§ Items
+===+

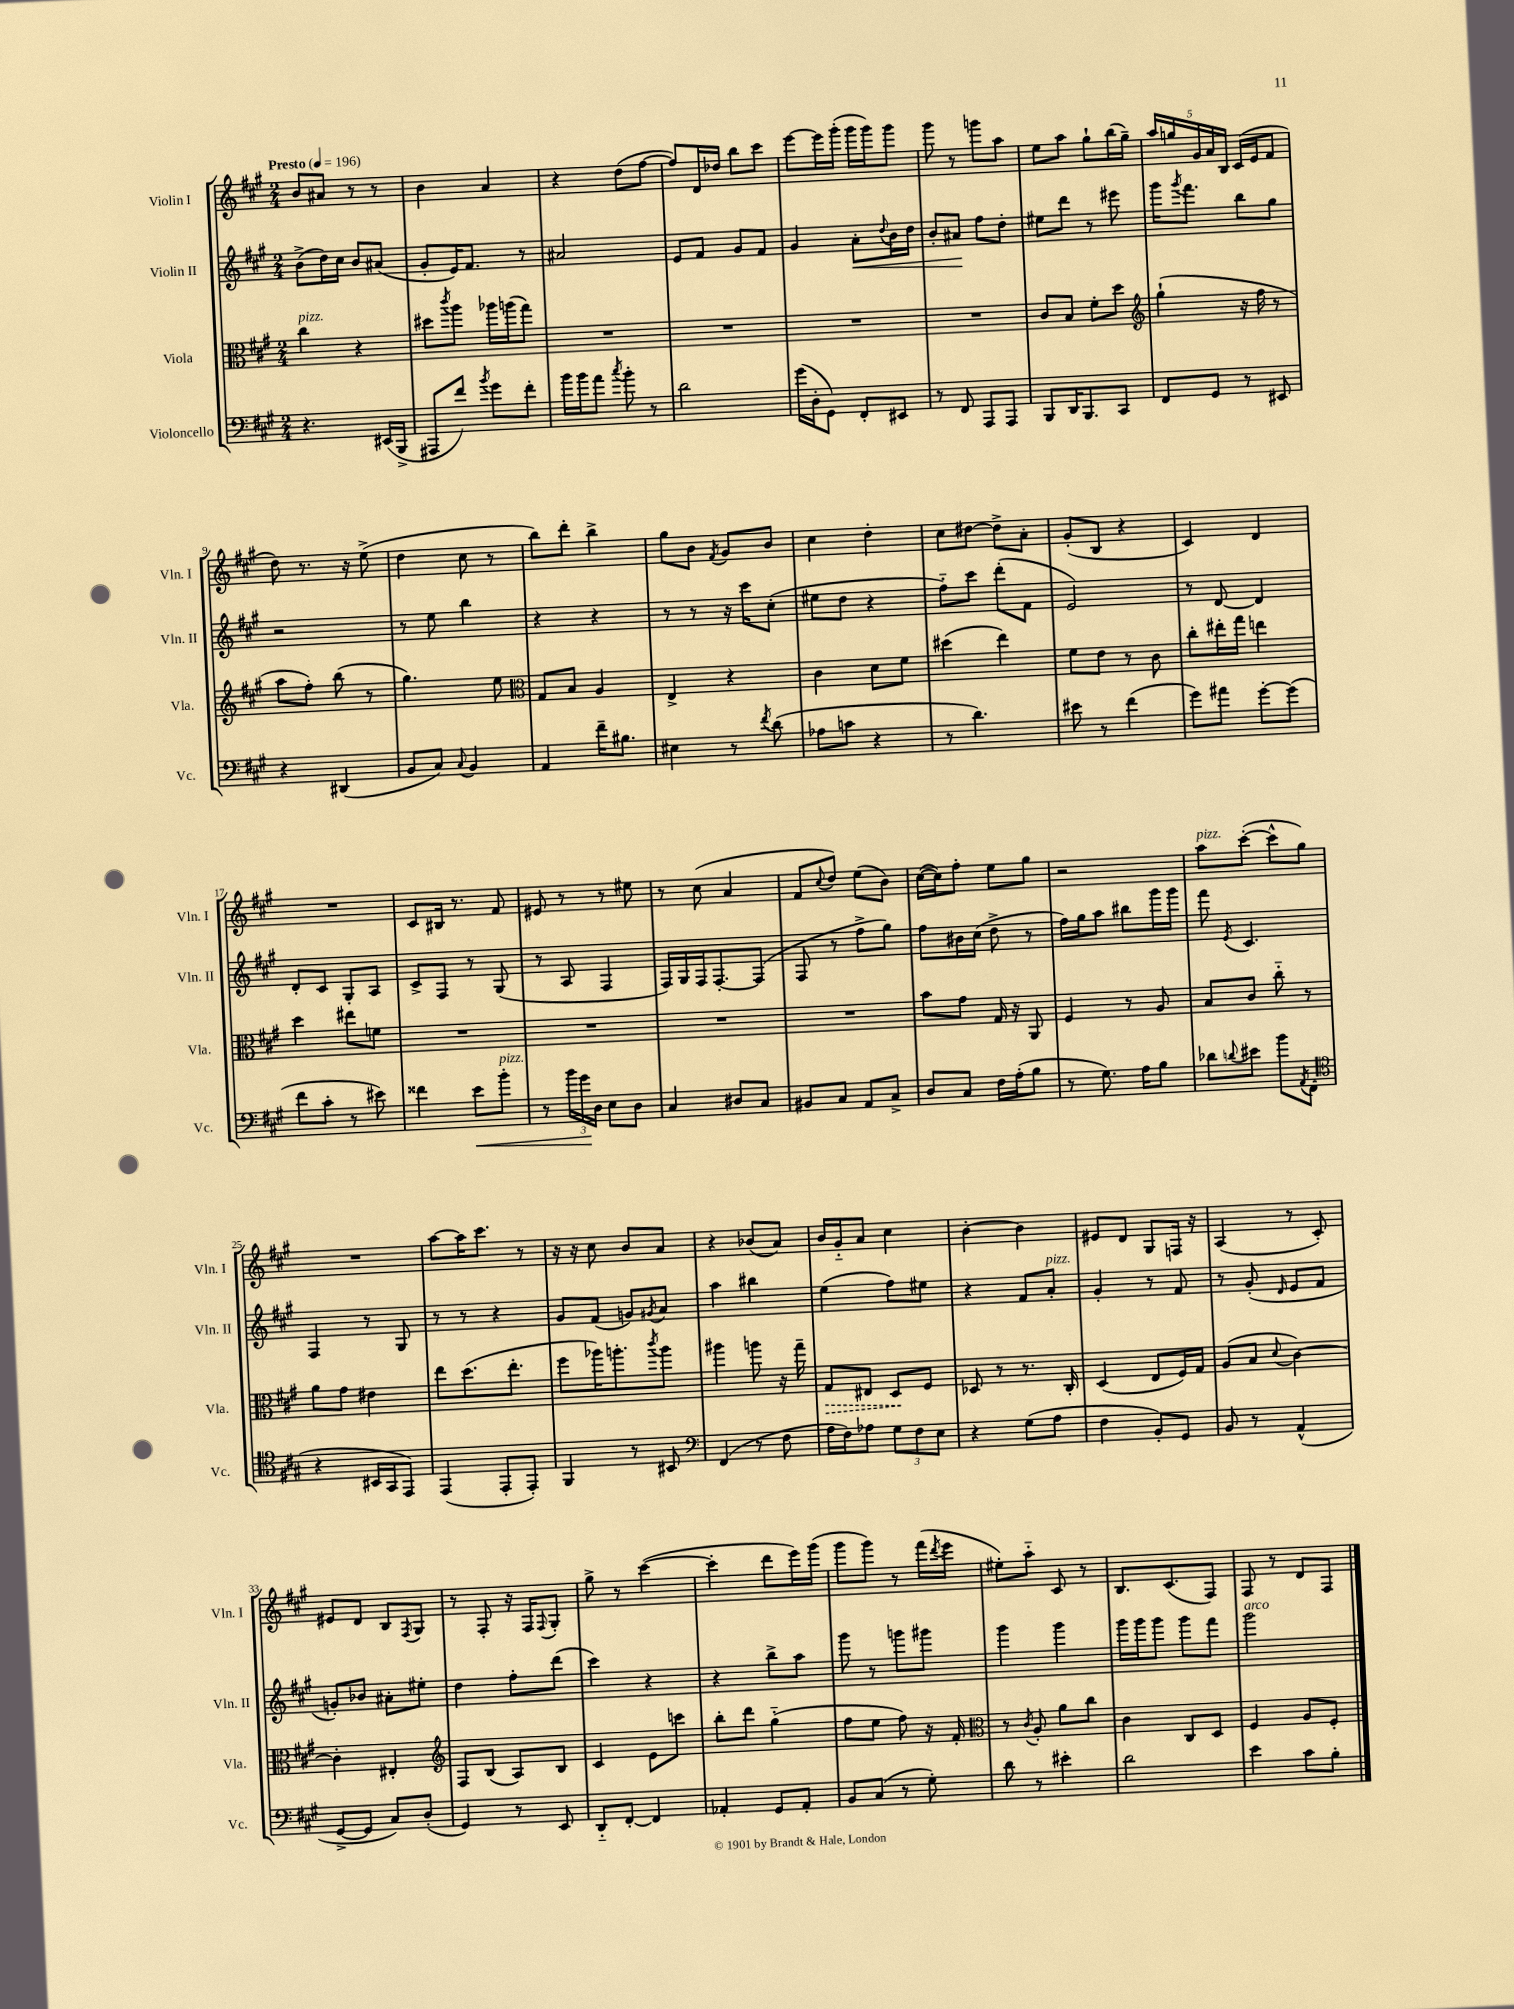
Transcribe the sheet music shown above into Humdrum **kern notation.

**kern	**kern	**kern	**kern
*staff4	*staff3	*staff2	*staff1
*clefF4	*clefC3	*clefG2	*clefG2
*k[f#c#g#]	*k[f#c#g#]	*k[f#c#g#]	*k[f#c#g#]
*M2/4	*M2/4	*M2/4	*M2/4
*MM196	*MM196	*MM196	*MM196
4.r	4cc#	(8b^	8b
.	.	16dd)	8a#
.	.	16cc#	.
.	4r	8b	8r
(16EE#	.	(8a#	8r
16BBB^	.	.	.
=	=	=	=
8AAA#	8dd#	8g#'	4b
.	8qccc#	.	.
8f#)	8aa	16e)	.
.	.	8.f#	.
8qb	.	.	.
8g#	16aa-	.	4a
.	(16aa	.	.
8f#'	8gg#)	8r	.
=	=	=	=
16b	2r	2a#	4r
16b	.	.	.
8a	.	.	.
8qcc#	.	.	.
8b'	.	.	(8dd
8r	.	.	[8ff#
=	=	=	=
2d	2r	8e	8ff#])
.	.	8f#	16d
.	.	.	16dd-
.	.	8g#	8bb
.	.	8f#	8ccc#
=	=	=	=
(16g#	2r	4g#	[8eee
16D'	.	.	.
8GG#)	.	.	16eee]
.	.	.	(16ggg#'
8FF#'	.	8a'	16ggg#
.	.	.	16ggg#)
.	.	8qqdd	.
8EE#	.	16b	8ggg#
.	.	16dd	.
=	=	=	=
8r	2r	8b'	8ggg#
8FF#	.	8a#	8r
8AAA	.	8ff#	8ggg
8AAA	.	8dd'	8aa
=	=	=	=
8BBB	8c#	8ee#	8ee
16DD	8B	8ddd	8aa
8.BBB	.	.	.
.	8f#'	8r	8gg#`
8CC#	8dd	8eee#	(16bb
.	.	.	16gg#~)
=	=	=	=
*	*clefG2	*	*
8FF#	(4gg#`	16ggg#	20aa
.	.	.	20gg
.	.	8qggg#	.
.	.	8.fff#	.
.	.	.	20g#
8GG#	.	.	.
.	.	.	20a
.	.	.	20B
8r	16r	8bb	(16c#
.	16ff#	.	16e
8EE#	8r	8gg#	8f#
=	=	=	=
4r	8aa	2r	8dd)
.	8ff#')	.	8.r
(4DD#	(8bb	.	.
.	.	.	16r
.	8r	.	(8ee^
=	=	=	=
8BB	4.gg#)	8r	4dd
8C#)	.	8ee	.
8qqC#	.	.	.
4BB	.	4bb	8cc#
.	8ee	.	8r
=	=	=	=
*	*clefC3	*	*
4AA	8G#	4r	8bb)
.	8B	.	8ddd'
16f#~	4A	4r	4bb^
8.B#	.	.	.
=	=	=	=
4E#	4E^	8r	8gg#
.	.	8r	8b
.	.	.	8qf#
8r	4r	16r	8g#
.	.	16ccc#	.
8qf#	.	.	.
(8d	.	(8cc#'	8b
=	=	=	=
8A-	4c#	8ee#	4cc#
8c	.	8dd	.
4r	8d	4r	4dd'
.	8f#	.	.
=	=	=	=
8r	(4dd#	8ff#'~)	8cc#
4.d)	.	8ccc#	[8dd#
.	4ee)	(8ddd'	8dd#^]
.	.	8f#	8a'
=	=	=	=
8e#	8f#	2e)	(8g#'
8r	8e	.	8B
(4f#	8r	.	4r
.	8c#	.	.
=	=	=	=
8g#)	8cc#'	8r	4c#)
8a#	16ee#'	[8d	.
.	16gg#	.	.
[8g#'	4ee	4d]	4d
(8g#]	.	.	.
=	=	=	=
8f#	4dd	8d'	2r
8c#'	.	8c#	.
8r	8ee#	8G#'	.
8e#)	8f	8A	.
=	=	=	=
4f##	2r	8c#^	8c#
.	.	8F#	16B#
.	.	.	8.r
8e	.	8r	.
8b'	.	(8G#	8f#
=	=	=	=
8r	2r	8r	8e#
24b	.	8A	8r
24g#	.	.	.
24D	.	.	.
8E	.	4F#	8r
8D	.	.	8ee#
=	=	=	=
4C#	2r	16F#)	8r
.	.	16G#	.
.	.	16F#	(8cc#
.	.	[8.F#'	.
8D#	.	.	4a
8C#	.	(8F#]	.
=	=	=	=
8BB#	2r	8F#	8f#
.	.	.	8qqcc#
8C#	.	8r	8dd)
8AA	.	8ff#^	(8ee
8C#^	.	8gg#)	8b)
=	=	=	=
8D	8b	8ff#	([16cc#
.	.	.	16cc#])
8C#	8g#	16b#	8ff#'
.	.	(16cc#	.
16F#	16G#	8dd^	8ee
(16A'	16r	.	.
8B	8AA	8r	8gg#
=	=	=	=
8r	4F#	16ff#)	2r
.	.	16gg#	.
8.G#)	.	8aa	.
.	8r	8bb#	.
16A	.	.	.
8B	8A	16ggg#	.
.	.	16ggg#	.
=	=	=	=
8d-	8B	8fff#	8aa
8qqd	.	8qe	.
8e#	8c#	4.c#	([8ccc#'
8b	8cc#'~	.	8ccc#^^]
8qAA	.	.	.
(8FF#	8r	.	8gg#)
=	=	=	=
*clefC4	*	*	*
4r	8a	4F#	2r
.	8g#	.	.
16BB#	4e#	8r	.
16GG#	.	.	.
8EE)	.	8G#	.
=	=	=	=
(4EE	8ee	8r	[8aa
.	(8.dd	8r	16aa]
.	.	.	8.ccc#
8EE'	.	4r	.
.	8.ee'	.	.
8EE')	.	.	8r
=	=	=	=
4FF#	8ff#	8g#	16r
.	.	.	16r
.	16aa-)	(8f#	8cc#
.	8.aa'	.	.
8r	.	8g)	8b
.	8qccc#	8qg#	.
8BB#	8aa	8a	8a
=	=	=	=
*clefF4	*	*	*
(4FF#	4aa#	4aa	4r
8r	8aa	4bb#	(8b-
8F#	16r	.	8a)
.	16gg#~	.	.
=	=	=	=
16A	8G#	(4ee	16b
16F#)	.	.	16g#'~
8A-	8E#	.	8a
12G#	8D	8ff#)	4cc#
12F#	.	.	.
.	8F#	8ee#	.
12E	.	.	.
=	=	=	=
4r	8D-	4r	[4b'
.	8r	.	.
(8G#	8.r	8f#	4b]
8A	.	8a'	.
.	16C#'	.	.
=	=	=	=
4F#	(4D	4g#'	8e#
.	.	.	8d
8BB')	8E	8r	8G#
8GG#	16F#)	8f#	16F
.	16G#	.	16r
=	=	=	=
8BB	(8A	8r	(4A
8r	8B	(8g#'	.
.	8qqd	16qqd	.
(4AA^^	[4c#)	8e	8r
.	.	8f#	8c#')
=	=	=	=
[8GG#^	4c#']	8g')	8e#
8GG#]	.	8b-	8d
8C#)	4E#'	8a#'	8B
.	.	.	8qF#
(8D'	.	8ee#'	8G#
=	=	=	=
*	*clefG2	*	*
4GG#)	8F#	4dd	8r
.	(8B	.	8F#'
8r	8A)	8ff#'	16r
.	.	.	16F#
.	.	.	8qqF#
8EE	8B	(8ddd	8G#'
=	=	=	=
8DD'~	4c#	4ccc#)	8gg#^
[8FF#'	.	.	8r
4FF#]	8e	4r	([4ccc#
.	8ccc	.	.
=	=	=	=
4AA-'	8bb'	4r	4ccc#']
.	8ddd	.	.
8GG#	(4gg#'~	8bb^	8ddd
8AA-'	.	8aa	16eee)
.	.	.	(16ggg#
=	=	=	=
8BB	8ff#	8ggg#	8ggg#
(8C#	8ee	8r	8ggg#)
8r	8ff#)	8ggg	8r
8G#')	16r	8ggg#	(16fff#
.	.	.	8qddd
.	16f#'	.	16eee
=	=	=	=
*	*clefC3	*	*
8d	8r	4ggg#	8ee#')
.	8qc#	.	.
8r	8A'	.	8aa'~
4e#'	8a	4ggg#	8c#
.	8cc#	.	8r
=	=	=	=
2d	4c#	16ggg#	8.B
.	.	16ggg#	.
.	.	8ggg#	.
.	.	.	(8.c#
.	8C#	8ggg#	.
.	8D	8fff#	8F#)
=	=	=	=
4e	4F#	2ggg#	8F#
.	.	.	8r
8c#	8A	.	8d
8B'	8F#'	.	8F#
==	==	==	==
*-	*-	*-	*-
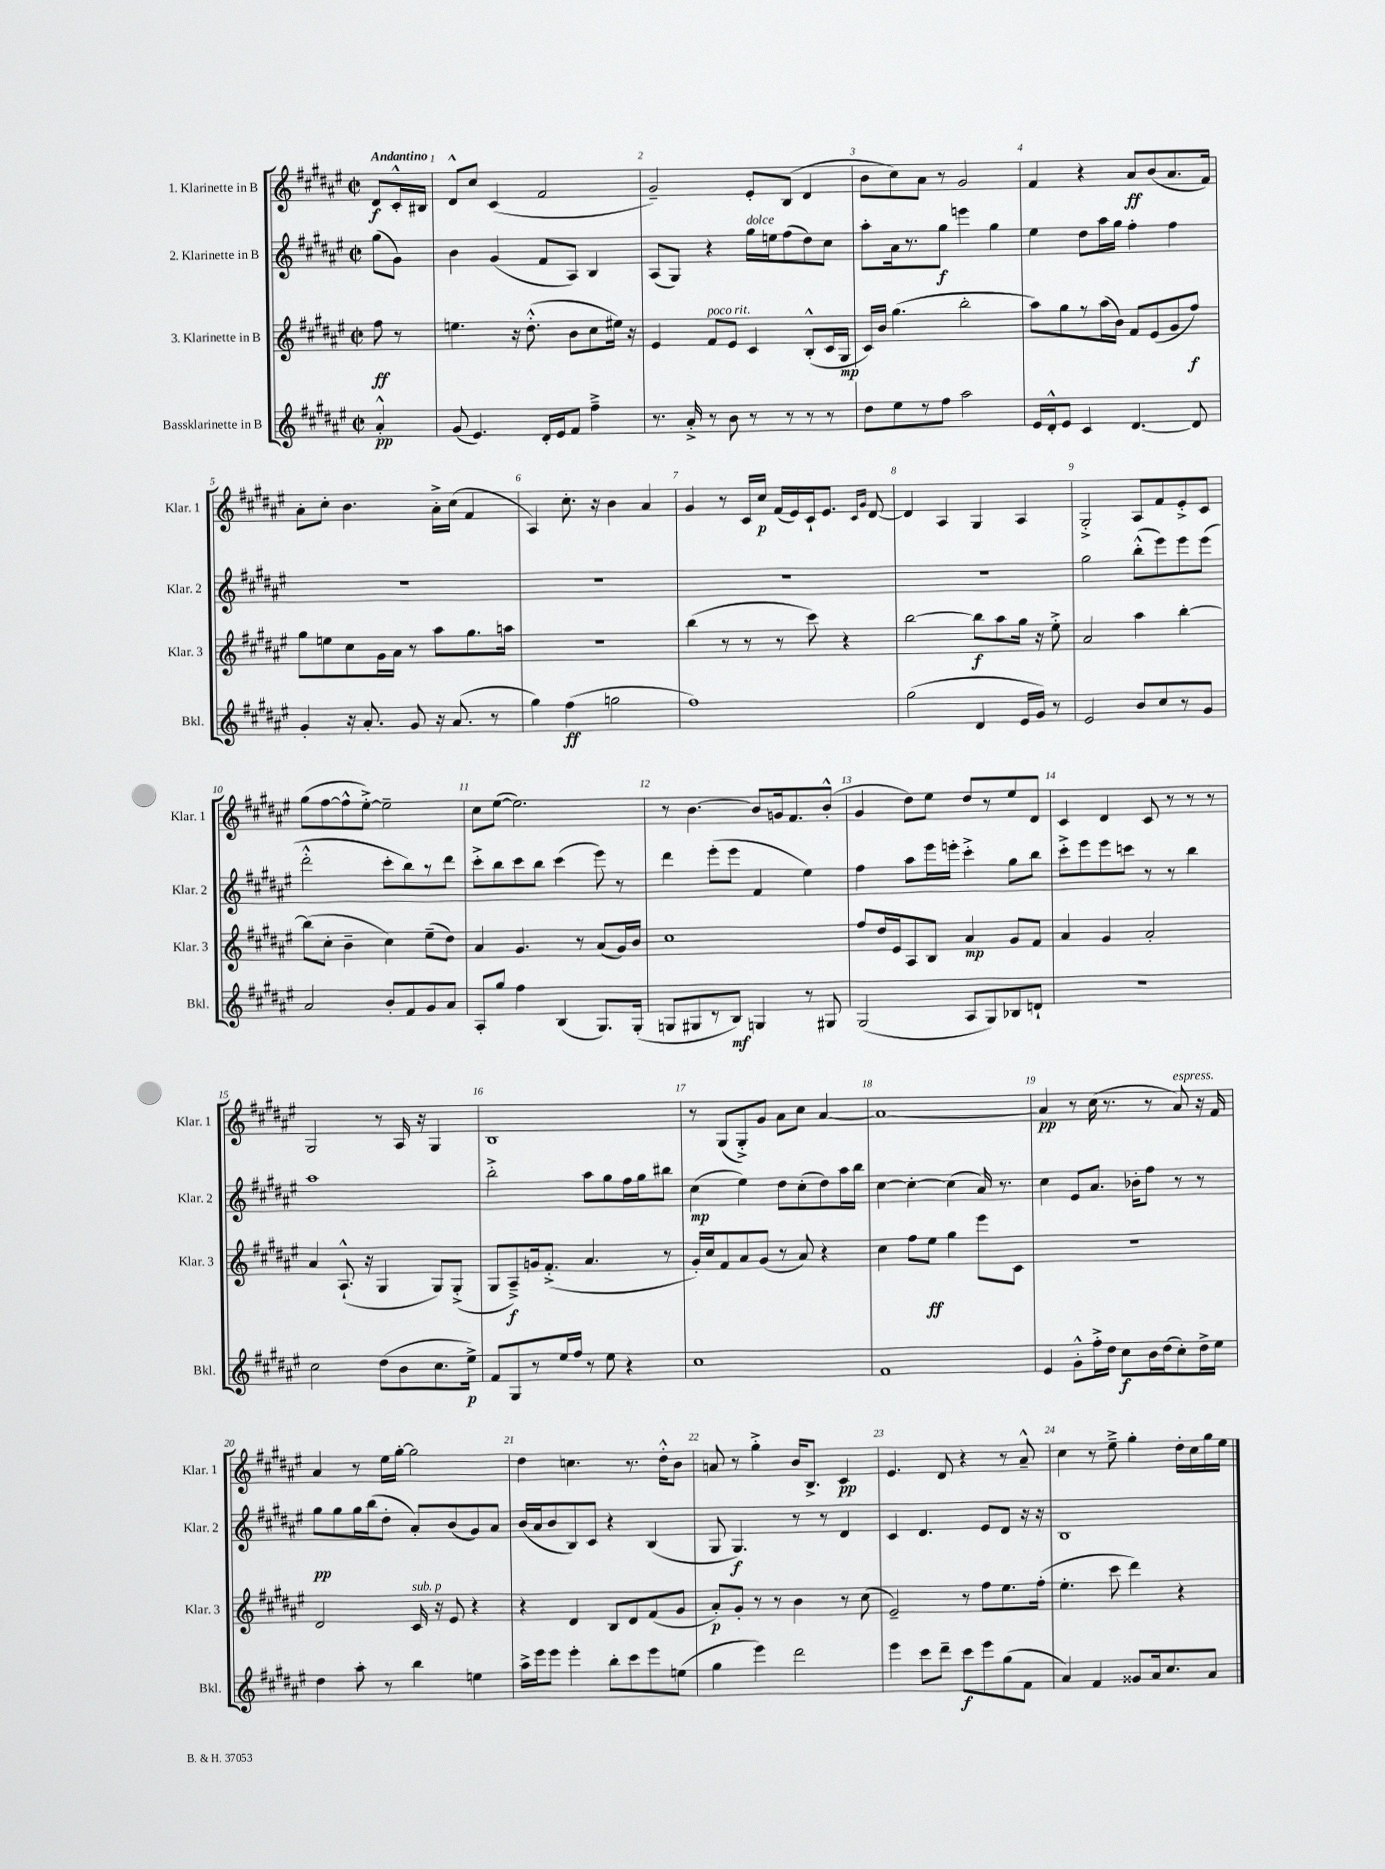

+===+

§ Task instructions
Pick out every line in the rows above that contains the string "kern", treating uppercase and lowercase as different.

§ Exercise response
Transcribe the sheet music shown above into Humdrum **kern notation.
**kern	**kern	**kern	**kern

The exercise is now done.